Segment Open

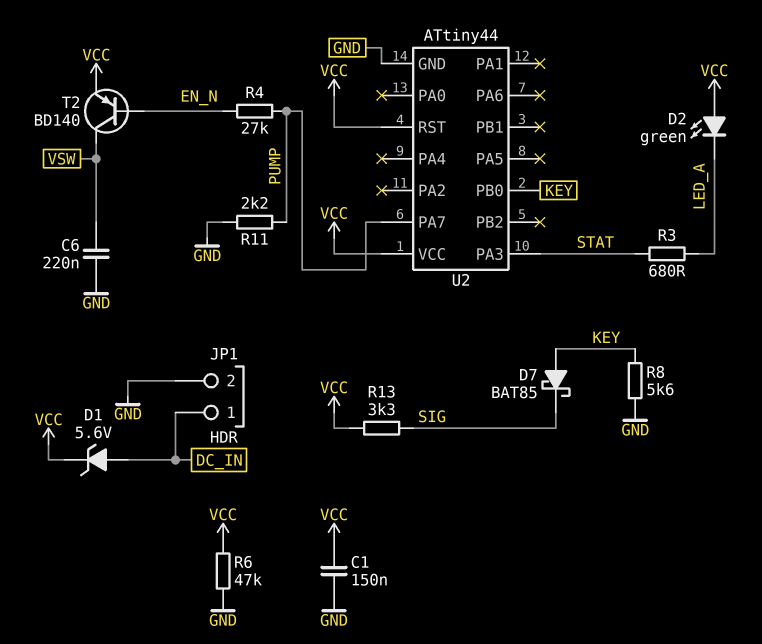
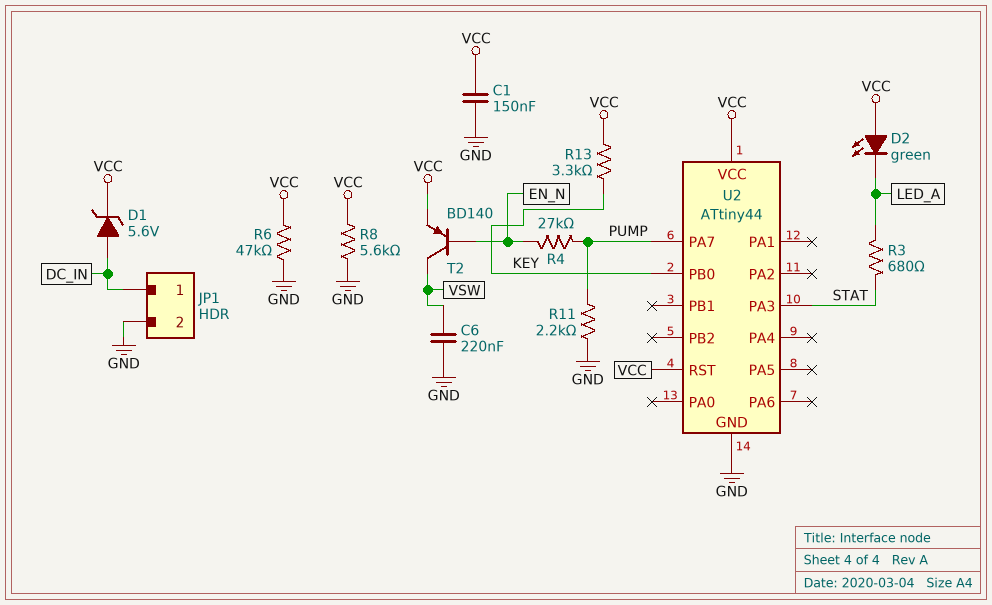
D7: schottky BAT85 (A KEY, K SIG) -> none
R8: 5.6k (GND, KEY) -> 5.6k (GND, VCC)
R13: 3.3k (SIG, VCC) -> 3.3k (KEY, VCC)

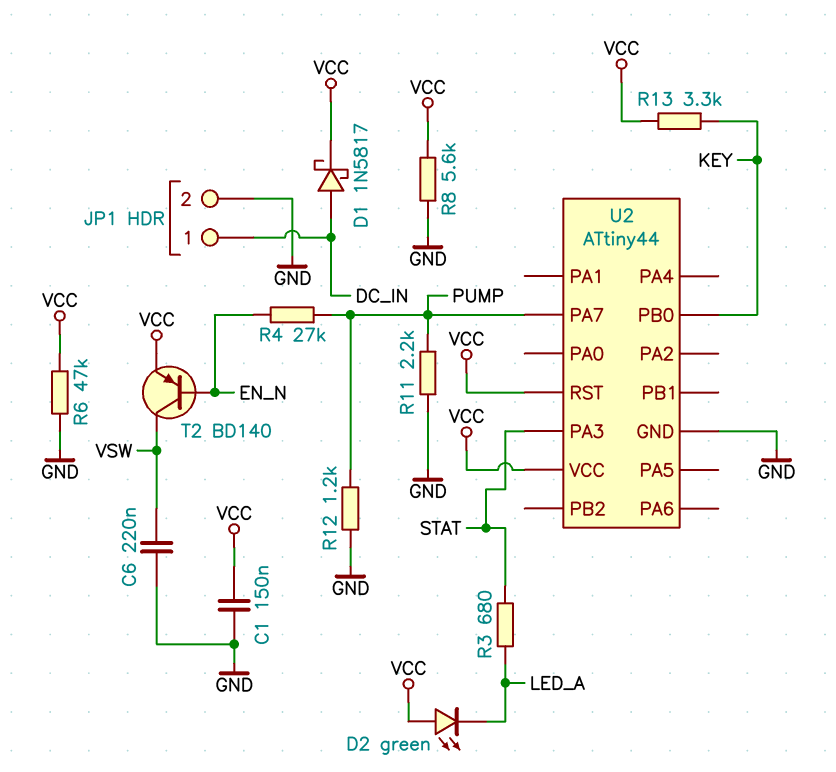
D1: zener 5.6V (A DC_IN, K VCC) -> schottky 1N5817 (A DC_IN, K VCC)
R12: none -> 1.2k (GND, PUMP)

Segment Closed

Word for word, repeat the data above with the pictures left out.

D7: schottky BAT85 (A KEY, K SIG) -> none
R8: 5.6k (GND, KEY) -> 5.6k (GND, VCC)
R13: 3.3k (SIG, VCC) -> 3.3k (KEY, VCC)

D1: zener 5.6V (A DC_IN, K VCC) -> schottky 1N5817 (A DC_IN, K VCC)
R12: none -> 1.2k (GND, PUMP)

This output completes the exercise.